### EXERCISE DIRECTIONS
Every line of the listing is to be printed again exactly.
:: DATA FOR THIS TASK
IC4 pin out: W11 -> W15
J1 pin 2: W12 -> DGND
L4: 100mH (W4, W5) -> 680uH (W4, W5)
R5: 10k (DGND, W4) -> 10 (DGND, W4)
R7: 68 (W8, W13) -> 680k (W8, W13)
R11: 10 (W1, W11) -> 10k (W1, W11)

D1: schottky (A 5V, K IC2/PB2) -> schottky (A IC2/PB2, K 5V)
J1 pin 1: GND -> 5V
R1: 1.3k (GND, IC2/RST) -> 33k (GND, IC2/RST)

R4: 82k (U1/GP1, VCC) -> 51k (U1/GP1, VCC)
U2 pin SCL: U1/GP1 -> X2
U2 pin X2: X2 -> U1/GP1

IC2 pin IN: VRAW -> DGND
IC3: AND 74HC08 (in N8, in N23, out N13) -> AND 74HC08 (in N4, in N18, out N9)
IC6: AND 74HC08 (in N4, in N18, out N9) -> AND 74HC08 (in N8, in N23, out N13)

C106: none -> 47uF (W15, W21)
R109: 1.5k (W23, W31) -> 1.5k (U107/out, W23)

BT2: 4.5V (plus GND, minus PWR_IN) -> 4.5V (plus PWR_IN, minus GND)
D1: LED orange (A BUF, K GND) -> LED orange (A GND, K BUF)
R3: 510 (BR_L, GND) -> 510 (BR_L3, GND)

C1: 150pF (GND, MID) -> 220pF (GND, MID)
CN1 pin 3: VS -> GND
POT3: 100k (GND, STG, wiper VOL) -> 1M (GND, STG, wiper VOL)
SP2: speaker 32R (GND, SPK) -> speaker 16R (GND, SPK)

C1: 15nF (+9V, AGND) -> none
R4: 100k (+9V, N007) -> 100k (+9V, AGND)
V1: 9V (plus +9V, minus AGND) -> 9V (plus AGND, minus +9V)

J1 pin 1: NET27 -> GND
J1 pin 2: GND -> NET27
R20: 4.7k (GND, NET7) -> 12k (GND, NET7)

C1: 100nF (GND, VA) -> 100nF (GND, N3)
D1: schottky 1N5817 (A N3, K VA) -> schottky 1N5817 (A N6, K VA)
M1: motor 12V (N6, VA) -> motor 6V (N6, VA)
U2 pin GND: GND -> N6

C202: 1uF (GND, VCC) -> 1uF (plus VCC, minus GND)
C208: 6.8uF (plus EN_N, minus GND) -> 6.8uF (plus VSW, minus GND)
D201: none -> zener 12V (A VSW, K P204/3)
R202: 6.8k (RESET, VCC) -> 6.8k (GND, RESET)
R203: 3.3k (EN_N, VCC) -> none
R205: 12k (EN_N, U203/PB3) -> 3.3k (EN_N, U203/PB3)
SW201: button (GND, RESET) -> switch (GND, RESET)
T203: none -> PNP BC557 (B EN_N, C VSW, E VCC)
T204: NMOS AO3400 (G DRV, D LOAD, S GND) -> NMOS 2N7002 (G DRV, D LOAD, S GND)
::::
### ANSWER TO THE EXERCISE
IC4 pin out: W11 -> W15
J1 pin 2: W12 -> DGND
L4: 100mH (W4, W5) -> 680uH (W4, W5)
R5: 10k (DGND, W4) -> 10 (DGND, W4)
R7: 68 (W8, W13) -> 680k (W8, W13)
R11: 10 (W1, W11) -> 10k (W1, W11)

D1: schottky (A 5V, K IC2/PB2) -> schottky (A IC2/PB2, K 5V)
J1 pin 1: GND -> 5V
R1: 1.3k (GND, IC2/RST) -> 33k (GND, IC2/RST)

R4: 82k (U1/GP1, VCC) -> 51k (U1/GP1, VCC)
U2 pin SCL: U1/GP1 -> X2
U2 pin X2: X2 -> U1/GP1

IC2 pin IN: VRAW -> DGND
IC3: AND 74HC08 (in N8, in N23, out N13) -> AND 74HC08 (in N4, in N18, out N9)
IC6: AND 74HC08 (in N4, in N18, out N9) -> AND 74HC08 (in N8, in N23, out N13)

C106: none -> 47uF (W15, W21)
R109: 1.5k (W23, W31) -> 1.5k (U107/out, W23)

BT2: 4.5V (plus GND, minus PWR_IN) -> 4.5V (plus PWR_IN, minus GND)
D1: LED orange (A BUF, K GND) -> LED orange (A GND, K BUF)
R3: 510 (BR_L, GND) -> 510 (BR_L3, GND)

C1: 150pF (GND, MID) -> 220pF (GND, MID)
CN1 pin 3: VS -> GND
POT3: 100k (GND, STG, wiper VOL) -> 1M (GND, STG, wiper VOL)
SP2: speaker 32R (GND, SPK) -> speaker 16R (GND, SPK)

C1: 15nF (+9V, AGND) -> none
R4: 100k (+9V, N007) -> 100k (+9V, AGND)
V1: 9V (plus +9V, minus AGND) -> 9V (plus AGND, minus +9V)

J1 pin 1: NET27 -> GND
J1 pin 2: GND -> NET27
R20: 4.7k (GND, NET7) -> 12k (GND, NET7)

C1: 100nF (GND, VA) -> 100nF (GND, N3)
D1: schottky 1N5817 (A N3, K VA) -> schottky 1N5817 (A N6, K VA)
M1: motor 12V (N6, VA) -> motor 6V (N6, VA)
U2 pin GND: GND -> N6

C202: 1uF (GND, VCC) -> 1uF (plus VCC, minus GND)
C208: 6.8uF (plus EN_N, minus GND) -> 6.8uF (plus VSW, minus GND)
D201: none -> zener 12V (A VSW, K P204/3)
R202: 6.8k (RESET, VCC) -> 6.8k (GND, RESET)
R203: 3.3k (EN_N, VCC) -> none
R205: 12k (EN_N, U203/PB3) -> 3.3k (EN_N, U203/PB3)
SW201: button (GND, RESET) -> switch (GND, RESET)
T203: none -> PNP BC557 (B EN_N, C VSW, E VCC)
T204: NMOS AO3400 (G DRV, D LOAD, S GND) -> NMOS 2N7002 (G DRV, D LOAD, S GND)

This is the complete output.